(Beginning of Given records)
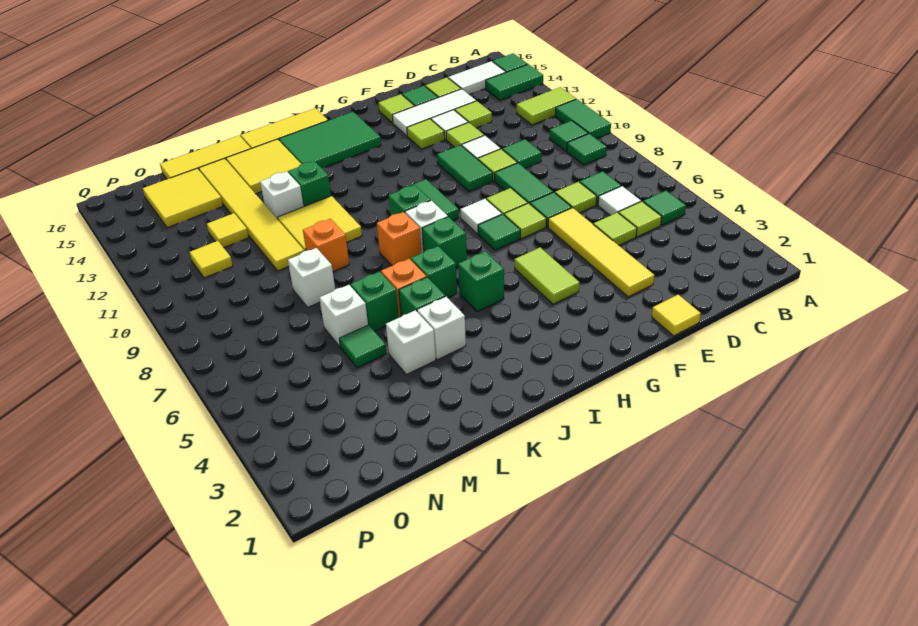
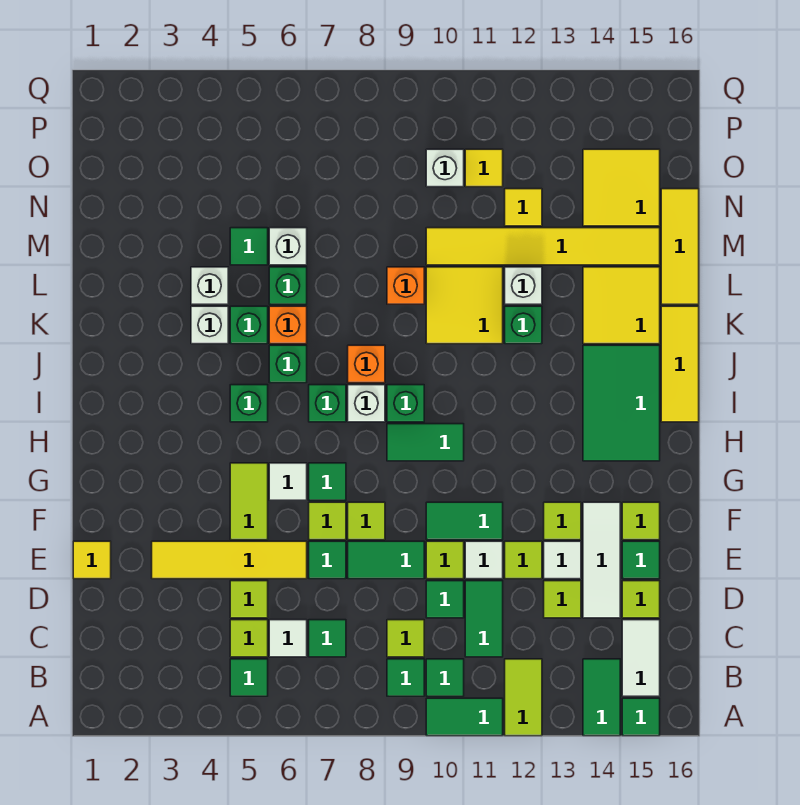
none -> green tile C11:D11 level 1
lime tile D7 level 1 -> lime tile C9 level 1
lime tile G4:G5 level 1 -> lime tile F5:G5 level 1
white tile G8 level 1 -> white tile G6 level 1
white brick M8 level 1 -> white brick O10 level 1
(End of Given records)
• _What to do_: Give an exact copy of the entries, excluding all pictures.

• _Exercise solution_:
none -> green tile C11:D11 level 1
lime tile D7 level 1 -> lime tile C9 level 1
lime tile G4:G5 level 1 -> lime tile F5:G5 level 1
white tile G8 level 1 -> white tile G6 level 1
white brick M8 level 1 -> white brick O10 level 1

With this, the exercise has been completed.